Top of DATA PROVIDED

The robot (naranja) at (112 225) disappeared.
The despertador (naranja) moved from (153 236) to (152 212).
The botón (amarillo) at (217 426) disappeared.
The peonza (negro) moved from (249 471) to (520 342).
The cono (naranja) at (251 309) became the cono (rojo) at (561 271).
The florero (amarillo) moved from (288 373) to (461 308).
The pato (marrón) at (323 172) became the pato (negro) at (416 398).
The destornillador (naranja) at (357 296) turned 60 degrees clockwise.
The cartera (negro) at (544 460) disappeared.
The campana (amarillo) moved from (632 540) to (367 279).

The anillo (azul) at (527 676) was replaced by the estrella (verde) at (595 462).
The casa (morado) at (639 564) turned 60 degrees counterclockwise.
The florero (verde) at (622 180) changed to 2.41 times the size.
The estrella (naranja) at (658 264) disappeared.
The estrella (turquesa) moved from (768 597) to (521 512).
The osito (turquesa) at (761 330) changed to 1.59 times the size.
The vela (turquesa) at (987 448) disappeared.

Bottom of DATA PROVIDED

ACTIVITY: Transcribe every entry verbatim.

EXERCISE ANSWER:
The robot (naranja) at (112 225) disappeared.
The despertador (naranja) moved from (153 236) to (152 212).
The botón (amarillo) at (217 426) disappeared.
The peonza (negro) moved from (249 471) to (520 342).
The cono (naranja) at (251 309) became the cono (rojo) at (561 271).
The florero (amarillo) moved from (288 373) to (461 308).
The pato (marrón) at (323 172) became the pato (negro) at (416 398).
The destornillador (naranja) at (357 296) turned 60 degrees clockwise.
The cartera (negro) at (544 460) disappeared.
The campana (amarillo) moved from (632 540) to (367 279).

The anillo (azul) at (527 676) was replaced by the estrella (verde) at (595 462).
The casa (morado) at (639 564) turned 60 degrees counterclockwise.
The florero (verde) at (622 180) changed to 2.41 times the size.
The estrella (naranja) at (658 264) disappeared.
The estrella (turquesa) moved from (768 597) to (521 512).
The osito (turquesa) at (761 330) changed to 1.59 times the size.
The vela (turquesa) at (987 448) disappeared.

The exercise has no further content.